### Data

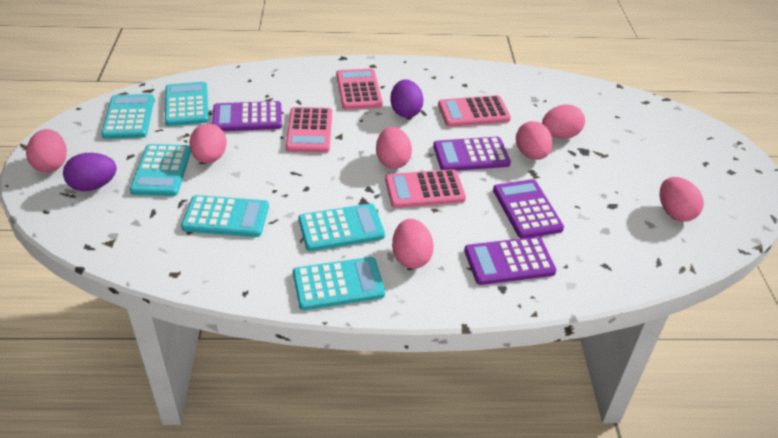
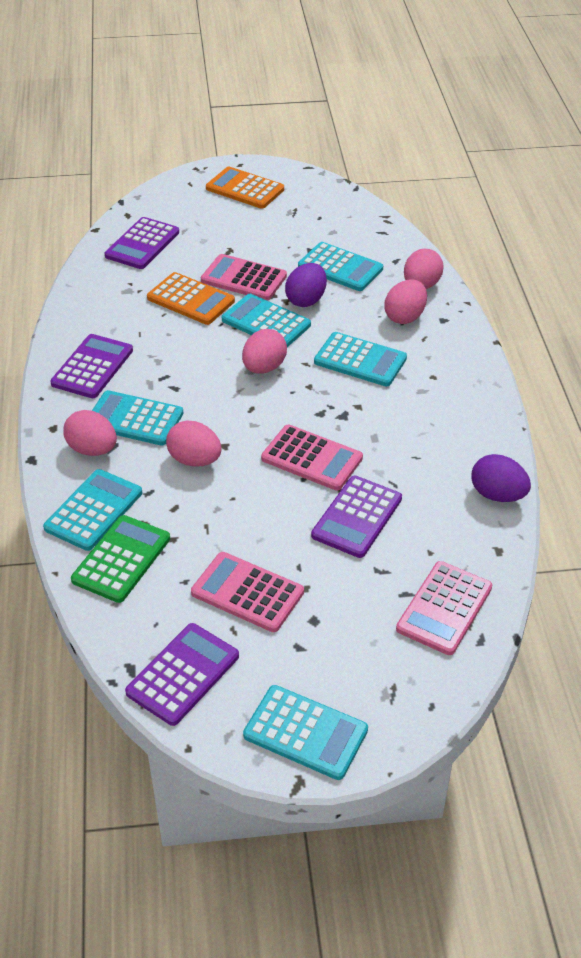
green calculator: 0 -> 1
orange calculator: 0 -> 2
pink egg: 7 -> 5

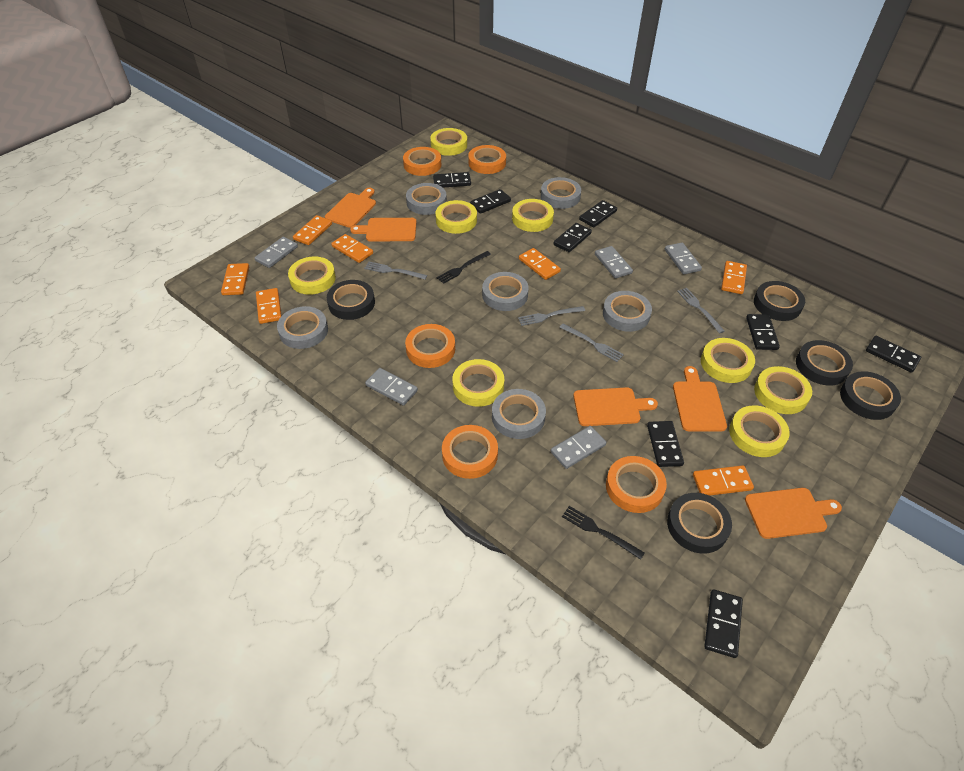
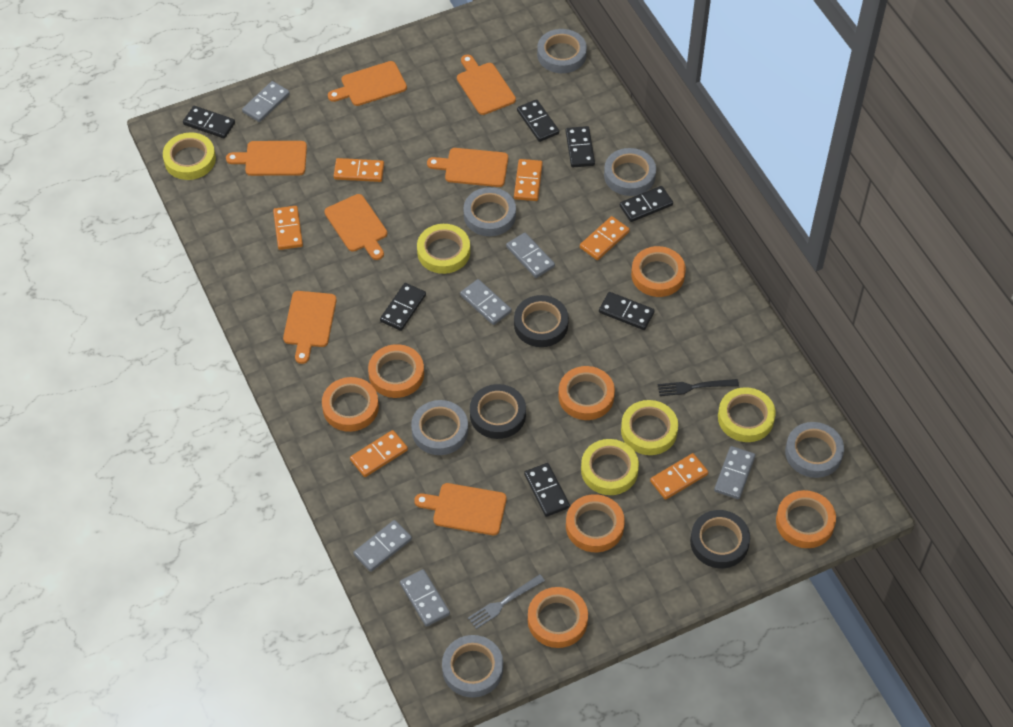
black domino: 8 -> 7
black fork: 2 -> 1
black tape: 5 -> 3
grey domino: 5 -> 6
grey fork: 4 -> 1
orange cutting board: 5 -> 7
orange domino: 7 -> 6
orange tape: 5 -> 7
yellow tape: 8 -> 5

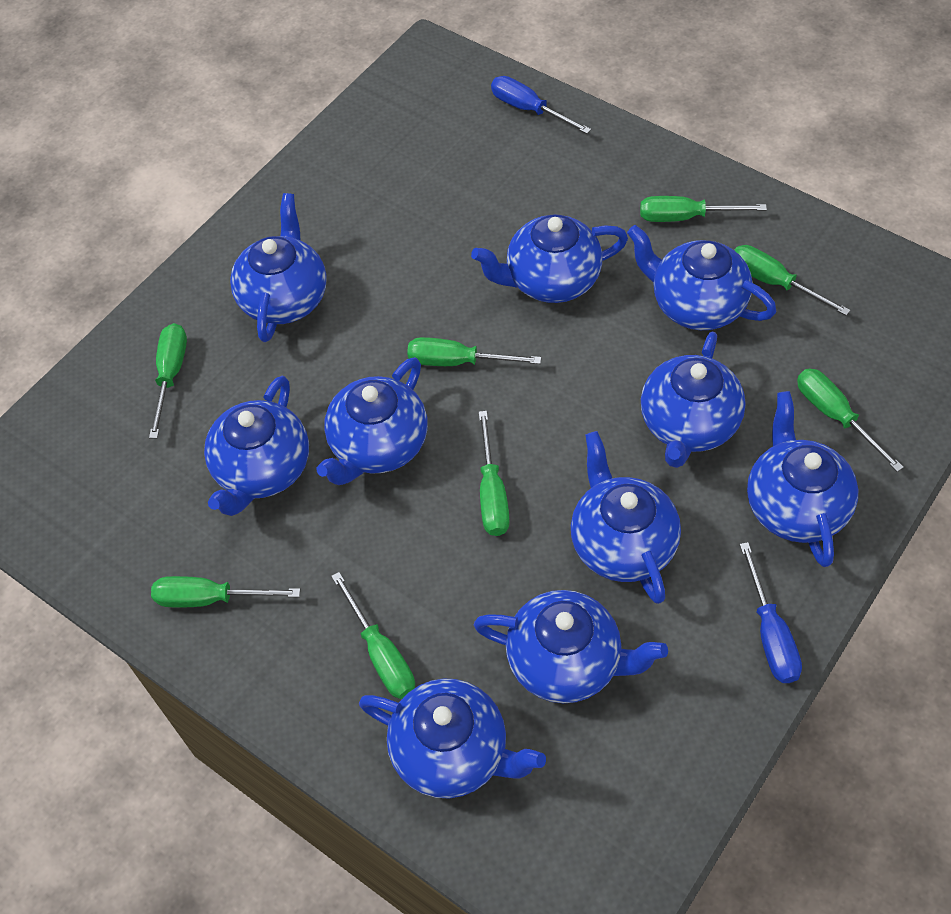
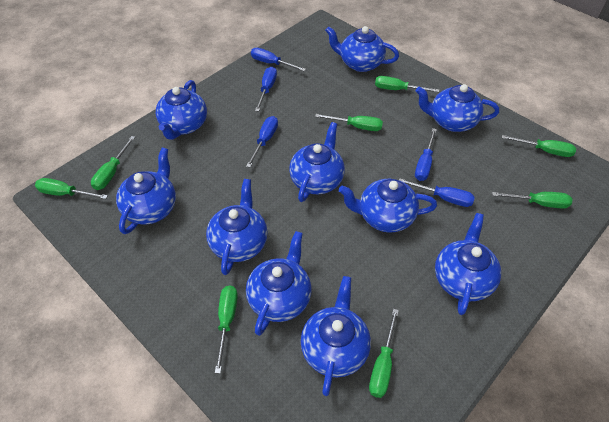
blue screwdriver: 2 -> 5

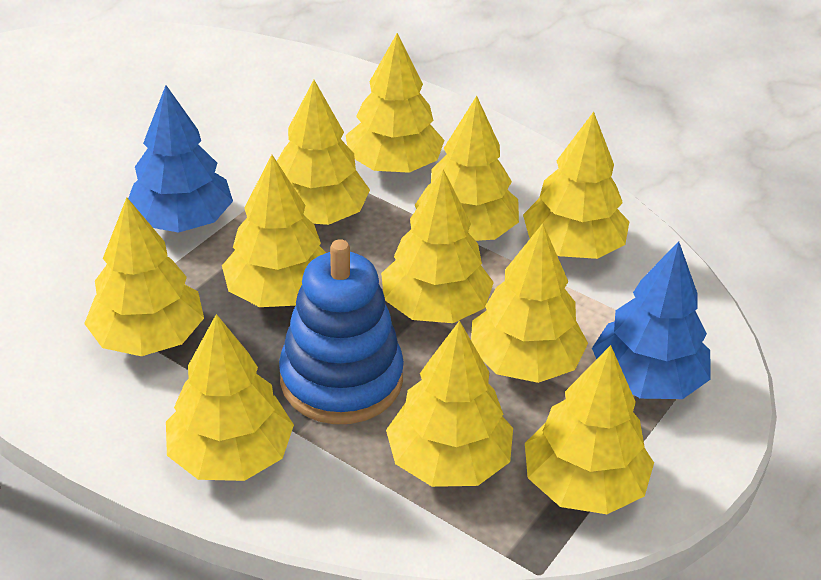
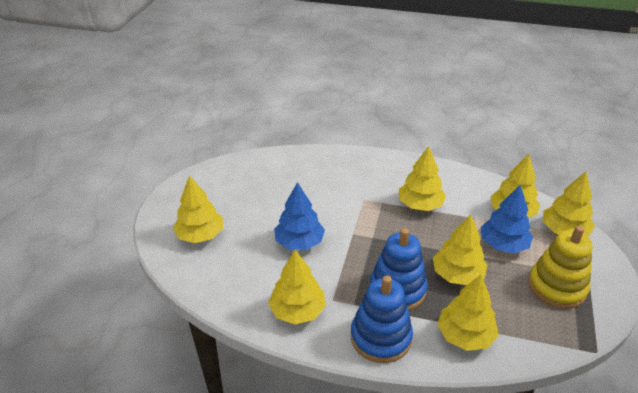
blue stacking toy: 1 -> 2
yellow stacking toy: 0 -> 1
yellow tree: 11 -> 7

### Task details
Where images occur in the data above, leave them out and repeat everything else exactly.

### Exercise answer
green calculator: 0 -> 1
orange calculator: 0 -> 2
pink egg: 7 -> 5

black domino: 8 -> 7
black fork: 2 -> 1
black tape: 5 -> 3
grey domino: 5 -> 6
grey fork: 4 -> 1
orange cutting board: 5 -> 7
orange domino: 7 -> 6
orange tape: 5 -> 7
yellow tape: 8 -> 5

blue screwdriver: 2 -> 5

blue stacking toy: 1 -> 2
yellow stacking toy: 0 -> 1
yellow tree: 11 -> 7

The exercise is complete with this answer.